Source records:
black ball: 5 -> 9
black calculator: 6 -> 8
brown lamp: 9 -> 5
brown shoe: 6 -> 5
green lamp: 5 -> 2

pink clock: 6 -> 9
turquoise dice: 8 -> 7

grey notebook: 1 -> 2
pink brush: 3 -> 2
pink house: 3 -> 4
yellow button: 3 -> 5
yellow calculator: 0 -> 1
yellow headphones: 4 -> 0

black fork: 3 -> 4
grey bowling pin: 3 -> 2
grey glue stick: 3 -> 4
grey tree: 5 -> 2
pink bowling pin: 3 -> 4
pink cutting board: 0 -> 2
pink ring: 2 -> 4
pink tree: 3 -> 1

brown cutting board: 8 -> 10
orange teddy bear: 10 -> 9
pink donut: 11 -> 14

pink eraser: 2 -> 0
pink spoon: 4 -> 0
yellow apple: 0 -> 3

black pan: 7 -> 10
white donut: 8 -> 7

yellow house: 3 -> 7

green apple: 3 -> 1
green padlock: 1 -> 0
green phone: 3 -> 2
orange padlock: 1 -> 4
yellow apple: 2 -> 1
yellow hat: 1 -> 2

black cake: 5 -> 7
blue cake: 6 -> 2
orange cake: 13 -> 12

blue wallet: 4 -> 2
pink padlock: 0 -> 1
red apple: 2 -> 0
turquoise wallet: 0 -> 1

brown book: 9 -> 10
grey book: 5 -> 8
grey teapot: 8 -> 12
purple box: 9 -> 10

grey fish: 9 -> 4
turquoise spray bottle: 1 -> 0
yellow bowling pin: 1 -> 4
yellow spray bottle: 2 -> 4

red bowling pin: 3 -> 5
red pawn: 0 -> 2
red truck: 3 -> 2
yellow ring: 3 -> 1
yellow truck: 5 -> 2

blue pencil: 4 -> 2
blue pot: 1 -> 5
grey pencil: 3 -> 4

*Exercise aim*. The records above should be returned exactly.

*Result*.
black ball: 5 -> 9
black calculator: 6 -> 8
brown lamp: 9 -> 5
brown shoe: 6 -> 5
green lamp: 5 -> 2

pink clock: 6 -> 9
turquoise dice: 8 -> 7

grey notebook: 1 -> 2
pink brush: 3 -> 2
pink house: 3 -> 4
yellow button: 3 -> 5
yellow calculator: 0 -> 1
yellow headphones: 4 -> 0

black fork: 3 -> 4
grey bowling pin: 3 -> 2
grey glue stick: 3 -> 4
grey tree: 5 -> 2
pink bowling pin: 3 -> 4
pink cutting board: 0 -> 2
pink ring: 2 -> 4
pink tree: 3 -> 1

brown cutting board: 8 -> 10
orange teddy bear: 10 -> 9
pink donut: 11 -> 14

pink eraser: 2 -> 0
pink spoon: 4 -> 0
yellow apple: 0 -> 3

black pan: 7 -> 10
white donut: 8 -> 7

yellow house: 3 -> 7

green apple: 3 -> 1
green padlock: 1 -> 0
green phone: 3 -> 2
orange padlock: 1 -> 4
yellow apple: 2 -> 1
yellow hat: 1 -> 2

black cake: 5 -> 7
blue cake: 6 -> 2
orange cake: 13 -> 12

blue wallet: 4 -> 2
pink padlock: 0 -> 1
red apple: 2 -> 0
turquoise wallet: 0 -> 1

brown book: 9 -> 10
grey book: 5 -> 8
grey teapot: 8 -> 12
purple box: 9 -> 10

grey fish: 9 -> 4
turquoise spray bottle: 1 -> 0
yellow bowling pin: 1 -> 4
yellow spray bottle: 2 -> 4

red bowling pin: 3 -> 5
red pawn: 0 -> 2
red truck: 3 -> 2
yellow ring: 3 -> 1
yellow truck: 5 -> 2

blue pencil: 4 -> 2
blue pot: 1 -> 5
grey pencil: 3 -> 4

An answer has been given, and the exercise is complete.